◆ **元データ**:
..............................

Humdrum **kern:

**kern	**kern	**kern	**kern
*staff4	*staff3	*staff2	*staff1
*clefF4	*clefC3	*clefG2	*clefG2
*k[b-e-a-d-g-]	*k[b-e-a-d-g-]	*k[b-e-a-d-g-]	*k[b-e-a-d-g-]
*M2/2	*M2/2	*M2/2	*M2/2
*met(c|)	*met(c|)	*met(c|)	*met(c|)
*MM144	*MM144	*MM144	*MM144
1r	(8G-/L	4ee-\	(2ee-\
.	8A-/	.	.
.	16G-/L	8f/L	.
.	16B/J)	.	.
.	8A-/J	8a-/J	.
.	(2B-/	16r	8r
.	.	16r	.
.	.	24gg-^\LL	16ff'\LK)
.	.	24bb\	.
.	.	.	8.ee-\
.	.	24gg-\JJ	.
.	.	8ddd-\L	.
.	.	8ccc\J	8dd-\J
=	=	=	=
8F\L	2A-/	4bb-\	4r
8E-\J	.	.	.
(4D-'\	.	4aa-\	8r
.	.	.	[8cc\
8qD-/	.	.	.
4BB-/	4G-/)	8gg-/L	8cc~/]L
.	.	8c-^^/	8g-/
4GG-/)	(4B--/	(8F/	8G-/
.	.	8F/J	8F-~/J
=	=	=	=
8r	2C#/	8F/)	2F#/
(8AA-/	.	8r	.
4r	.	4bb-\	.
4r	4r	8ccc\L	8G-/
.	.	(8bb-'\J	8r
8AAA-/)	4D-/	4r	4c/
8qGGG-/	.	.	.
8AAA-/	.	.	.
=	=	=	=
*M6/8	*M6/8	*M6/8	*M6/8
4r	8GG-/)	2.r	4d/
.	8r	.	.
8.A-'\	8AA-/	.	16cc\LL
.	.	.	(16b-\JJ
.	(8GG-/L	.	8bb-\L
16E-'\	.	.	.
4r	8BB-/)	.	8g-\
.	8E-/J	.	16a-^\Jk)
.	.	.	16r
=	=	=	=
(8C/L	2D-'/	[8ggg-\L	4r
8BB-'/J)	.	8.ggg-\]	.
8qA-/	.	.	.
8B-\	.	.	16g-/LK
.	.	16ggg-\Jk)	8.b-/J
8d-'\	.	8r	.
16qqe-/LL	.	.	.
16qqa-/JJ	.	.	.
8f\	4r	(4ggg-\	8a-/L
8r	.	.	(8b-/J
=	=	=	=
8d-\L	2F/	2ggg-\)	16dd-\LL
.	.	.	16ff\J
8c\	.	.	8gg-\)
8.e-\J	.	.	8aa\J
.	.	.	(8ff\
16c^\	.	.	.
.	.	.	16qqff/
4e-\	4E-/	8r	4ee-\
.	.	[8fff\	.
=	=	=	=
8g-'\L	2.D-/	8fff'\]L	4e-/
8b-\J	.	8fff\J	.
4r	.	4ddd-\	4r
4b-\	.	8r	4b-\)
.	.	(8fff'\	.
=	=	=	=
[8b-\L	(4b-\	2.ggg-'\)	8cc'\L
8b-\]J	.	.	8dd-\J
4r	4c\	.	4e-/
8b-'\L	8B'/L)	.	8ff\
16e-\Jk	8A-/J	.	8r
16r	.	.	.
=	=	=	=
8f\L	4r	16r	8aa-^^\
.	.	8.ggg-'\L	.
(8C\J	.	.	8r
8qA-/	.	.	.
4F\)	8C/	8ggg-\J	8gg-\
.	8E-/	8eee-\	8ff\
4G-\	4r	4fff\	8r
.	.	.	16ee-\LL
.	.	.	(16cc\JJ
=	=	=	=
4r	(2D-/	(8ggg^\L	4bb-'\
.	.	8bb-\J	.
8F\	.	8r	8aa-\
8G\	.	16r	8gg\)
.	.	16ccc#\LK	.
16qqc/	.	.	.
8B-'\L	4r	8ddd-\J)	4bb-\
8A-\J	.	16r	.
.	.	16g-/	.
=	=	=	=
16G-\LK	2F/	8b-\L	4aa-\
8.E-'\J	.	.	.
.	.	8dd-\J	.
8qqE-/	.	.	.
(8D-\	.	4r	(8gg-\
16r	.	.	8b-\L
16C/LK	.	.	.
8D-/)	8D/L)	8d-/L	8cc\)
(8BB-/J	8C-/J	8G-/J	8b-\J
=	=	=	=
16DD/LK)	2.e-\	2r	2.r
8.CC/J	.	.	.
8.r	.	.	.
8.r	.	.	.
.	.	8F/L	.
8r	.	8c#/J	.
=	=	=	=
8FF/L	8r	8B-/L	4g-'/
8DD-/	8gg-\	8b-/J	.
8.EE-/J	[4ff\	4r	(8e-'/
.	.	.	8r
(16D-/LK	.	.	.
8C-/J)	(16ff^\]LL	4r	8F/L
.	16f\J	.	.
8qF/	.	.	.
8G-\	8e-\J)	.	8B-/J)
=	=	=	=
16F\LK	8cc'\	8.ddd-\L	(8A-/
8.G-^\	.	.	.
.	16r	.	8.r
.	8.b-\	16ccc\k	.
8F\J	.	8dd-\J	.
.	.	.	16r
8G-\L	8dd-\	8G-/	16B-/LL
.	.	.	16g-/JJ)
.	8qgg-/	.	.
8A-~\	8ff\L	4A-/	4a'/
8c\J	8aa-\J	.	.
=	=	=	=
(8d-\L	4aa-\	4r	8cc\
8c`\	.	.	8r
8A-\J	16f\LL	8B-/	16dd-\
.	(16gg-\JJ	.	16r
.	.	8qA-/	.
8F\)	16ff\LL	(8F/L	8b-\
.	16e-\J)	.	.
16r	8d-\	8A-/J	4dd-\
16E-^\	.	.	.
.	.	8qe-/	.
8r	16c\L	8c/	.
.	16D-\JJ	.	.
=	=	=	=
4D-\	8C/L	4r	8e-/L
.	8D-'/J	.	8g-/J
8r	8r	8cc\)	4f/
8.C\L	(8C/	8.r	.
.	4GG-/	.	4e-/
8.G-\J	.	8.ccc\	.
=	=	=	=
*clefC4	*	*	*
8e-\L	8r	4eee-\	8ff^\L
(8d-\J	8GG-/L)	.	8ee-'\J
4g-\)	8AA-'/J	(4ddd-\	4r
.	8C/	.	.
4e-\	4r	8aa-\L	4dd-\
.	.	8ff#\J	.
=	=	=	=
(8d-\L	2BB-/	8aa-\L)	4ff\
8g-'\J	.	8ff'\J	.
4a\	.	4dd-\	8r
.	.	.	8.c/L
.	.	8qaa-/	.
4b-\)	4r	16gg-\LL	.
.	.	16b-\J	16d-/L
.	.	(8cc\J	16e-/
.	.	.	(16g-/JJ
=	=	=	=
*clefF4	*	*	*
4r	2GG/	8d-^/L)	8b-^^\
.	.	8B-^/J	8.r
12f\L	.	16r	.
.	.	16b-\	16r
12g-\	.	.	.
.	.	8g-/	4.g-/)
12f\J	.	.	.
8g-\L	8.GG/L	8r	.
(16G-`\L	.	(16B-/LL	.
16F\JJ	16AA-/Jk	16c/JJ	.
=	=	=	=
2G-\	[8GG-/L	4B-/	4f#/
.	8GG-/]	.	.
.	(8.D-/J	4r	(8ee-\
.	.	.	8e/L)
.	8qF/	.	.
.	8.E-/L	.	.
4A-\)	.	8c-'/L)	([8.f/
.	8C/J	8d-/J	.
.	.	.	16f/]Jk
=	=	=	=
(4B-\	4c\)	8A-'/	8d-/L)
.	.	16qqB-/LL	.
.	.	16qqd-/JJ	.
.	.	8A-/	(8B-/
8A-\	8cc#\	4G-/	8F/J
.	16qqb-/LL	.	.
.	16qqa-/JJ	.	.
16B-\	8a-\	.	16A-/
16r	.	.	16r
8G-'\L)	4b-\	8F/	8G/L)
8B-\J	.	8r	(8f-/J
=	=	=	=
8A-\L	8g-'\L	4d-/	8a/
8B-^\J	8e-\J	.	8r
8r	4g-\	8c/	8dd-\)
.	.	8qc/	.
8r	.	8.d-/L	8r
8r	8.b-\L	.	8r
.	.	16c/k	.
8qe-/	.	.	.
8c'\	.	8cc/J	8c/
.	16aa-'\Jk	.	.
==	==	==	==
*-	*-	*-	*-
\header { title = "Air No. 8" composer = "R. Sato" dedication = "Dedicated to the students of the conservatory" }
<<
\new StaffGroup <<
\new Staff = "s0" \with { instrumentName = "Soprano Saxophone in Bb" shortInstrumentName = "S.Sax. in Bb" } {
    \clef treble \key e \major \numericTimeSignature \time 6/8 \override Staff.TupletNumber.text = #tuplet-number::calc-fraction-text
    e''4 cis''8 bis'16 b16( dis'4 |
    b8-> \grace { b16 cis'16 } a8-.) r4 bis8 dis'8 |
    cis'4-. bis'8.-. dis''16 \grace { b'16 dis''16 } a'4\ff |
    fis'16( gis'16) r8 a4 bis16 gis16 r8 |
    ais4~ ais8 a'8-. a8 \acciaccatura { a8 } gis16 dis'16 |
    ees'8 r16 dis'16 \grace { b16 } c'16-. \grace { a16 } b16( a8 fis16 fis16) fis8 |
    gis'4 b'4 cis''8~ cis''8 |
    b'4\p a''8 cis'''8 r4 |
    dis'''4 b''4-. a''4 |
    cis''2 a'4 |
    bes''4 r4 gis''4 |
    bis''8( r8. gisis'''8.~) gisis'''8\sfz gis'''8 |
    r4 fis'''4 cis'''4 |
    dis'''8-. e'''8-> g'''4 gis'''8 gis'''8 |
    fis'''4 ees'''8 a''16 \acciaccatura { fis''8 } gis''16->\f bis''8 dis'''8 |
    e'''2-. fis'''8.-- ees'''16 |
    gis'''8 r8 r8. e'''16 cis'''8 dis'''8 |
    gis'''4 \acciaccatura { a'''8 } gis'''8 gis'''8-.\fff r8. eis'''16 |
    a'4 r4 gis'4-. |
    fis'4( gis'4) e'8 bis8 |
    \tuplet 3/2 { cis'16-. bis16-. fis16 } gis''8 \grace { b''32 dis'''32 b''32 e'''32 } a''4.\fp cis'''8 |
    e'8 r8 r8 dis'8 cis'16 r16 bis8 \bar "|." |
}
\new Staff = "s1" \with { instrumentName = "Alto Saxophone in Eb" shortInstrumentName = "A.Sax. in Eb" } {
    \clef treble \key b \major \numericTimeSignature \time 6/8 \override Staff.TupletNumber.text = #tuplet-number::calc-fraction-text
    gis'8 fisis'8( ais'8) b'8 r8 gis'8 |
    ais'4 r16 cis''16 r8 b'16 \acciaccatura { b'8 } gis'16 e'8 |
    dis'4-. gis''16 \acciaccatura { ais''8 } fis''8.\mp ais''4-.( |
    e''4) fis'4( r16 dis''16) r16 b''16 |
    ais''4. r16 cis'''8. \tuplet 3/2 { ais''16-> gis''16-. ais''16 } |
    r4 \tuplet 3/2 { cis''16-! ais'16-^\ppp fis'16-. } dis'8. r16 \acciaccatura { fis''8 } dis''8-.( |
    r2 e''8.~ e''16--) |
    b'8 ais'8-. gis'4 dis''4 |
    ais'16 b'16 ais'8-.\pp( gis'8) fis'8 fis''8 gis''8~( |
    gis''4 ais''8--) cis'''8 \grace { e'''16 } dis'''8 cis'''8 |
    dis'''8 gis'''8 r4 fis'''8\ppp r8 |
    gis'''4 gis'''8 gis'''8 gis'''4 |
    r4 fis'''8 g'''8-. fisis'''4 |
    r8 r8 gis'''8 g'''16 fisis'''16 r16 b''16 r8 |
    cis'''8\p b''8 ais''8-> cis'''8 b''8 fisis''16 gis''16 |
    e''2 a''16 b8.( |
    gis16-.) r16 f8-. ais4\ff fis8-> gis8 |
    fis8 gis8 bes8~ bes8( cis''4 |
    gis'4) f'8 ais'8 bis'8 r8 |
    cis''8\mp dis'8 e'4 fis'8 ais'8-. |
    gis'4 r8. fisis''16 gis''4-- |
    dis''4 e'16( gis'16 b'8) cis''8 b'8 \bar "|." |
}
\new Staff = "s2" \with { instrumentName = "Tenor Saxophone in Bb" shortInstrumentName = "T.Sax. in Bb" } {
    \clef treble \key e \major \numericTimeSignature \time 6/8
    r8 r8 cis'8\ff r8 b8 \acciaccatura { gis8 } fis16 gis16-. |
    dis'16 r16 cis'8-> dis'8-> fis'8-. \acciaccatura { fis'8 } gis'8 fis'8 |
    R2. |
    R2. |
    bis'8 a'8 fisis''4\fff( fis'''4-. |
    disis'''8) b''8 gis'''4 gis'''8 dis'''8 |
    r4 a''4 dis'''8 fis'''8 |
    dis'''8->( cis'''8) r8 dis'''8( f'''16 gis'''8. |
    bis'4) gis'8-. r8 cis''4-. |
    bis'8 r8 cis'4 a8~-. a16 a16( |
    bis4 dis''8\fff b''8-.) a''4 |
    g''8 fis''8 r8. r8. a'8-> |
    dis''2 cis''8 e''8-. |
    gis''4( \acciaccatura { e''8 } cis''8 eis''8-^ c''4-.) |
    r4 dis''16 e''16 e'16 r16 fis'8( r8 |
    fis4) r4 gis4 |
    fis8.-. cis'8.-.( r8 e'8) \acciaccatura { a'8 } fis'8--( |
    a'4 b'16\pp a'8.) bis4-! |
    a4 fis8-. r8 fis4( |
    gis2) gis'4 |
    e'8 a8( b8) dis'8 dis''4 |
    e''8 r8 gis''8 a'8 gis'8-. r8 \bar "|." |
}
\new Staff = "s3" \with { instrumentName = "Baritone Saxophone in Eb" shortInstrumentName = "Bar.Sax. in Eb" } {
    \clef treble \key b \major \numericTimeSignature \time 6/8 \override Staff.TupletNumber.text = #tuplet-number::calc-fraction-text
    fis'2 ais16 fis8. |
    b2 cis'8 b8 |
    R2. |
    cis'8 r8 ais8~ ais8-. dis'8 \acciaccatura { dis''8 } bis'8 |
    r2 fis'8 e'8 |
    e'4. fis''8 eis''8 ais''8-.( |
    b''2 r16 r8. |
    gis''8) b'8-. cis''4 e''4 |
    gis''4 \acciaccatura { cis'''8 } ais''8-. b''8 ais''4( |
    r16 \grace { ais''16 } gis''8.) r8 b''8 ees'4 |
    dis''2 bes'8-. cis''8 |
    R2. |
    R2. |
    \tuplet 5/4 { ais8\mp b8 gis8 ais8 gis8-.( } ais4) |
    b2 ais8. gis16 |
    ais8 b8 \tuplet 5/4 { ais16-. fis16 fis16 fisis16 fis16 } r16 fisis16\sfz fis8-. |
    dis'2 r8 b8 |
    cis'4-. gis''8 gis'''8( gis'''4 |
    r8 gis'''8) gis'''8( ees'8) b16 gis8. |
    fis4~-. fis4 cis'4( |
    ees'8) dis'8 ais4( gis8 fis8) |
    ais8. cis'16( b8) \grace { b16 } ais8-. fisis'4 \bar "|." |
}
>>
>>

..............................

◆ **練習課題**: 上の記録から、文字列 "shortInstrumentName" を含む行をすべて探し出し、書き写してください。大文字と小文字は区別されます。

◆ **解答**:
\new Staff = "s0" \with { instrumentName = "Soprano Saxophone in Bb" shortInstrumentName = "S.Sax. in Bb" } {
\new Staff = "s1" \with { instrumentName = "Alto Saxophone in Eb" shortInstrumentName = "A.Sax. in Eb" } {
\new Staff = "s2" \with { instrumentName = "Tenor Saxophone in Bb" shortInstrumentName = "T.Sax. in Bb" } {
\new Staff = "s3" \with { instrumentName = "Baritone Saxophone in Eb" shortInstrumentName = "Bar.Sax. in Eb" } {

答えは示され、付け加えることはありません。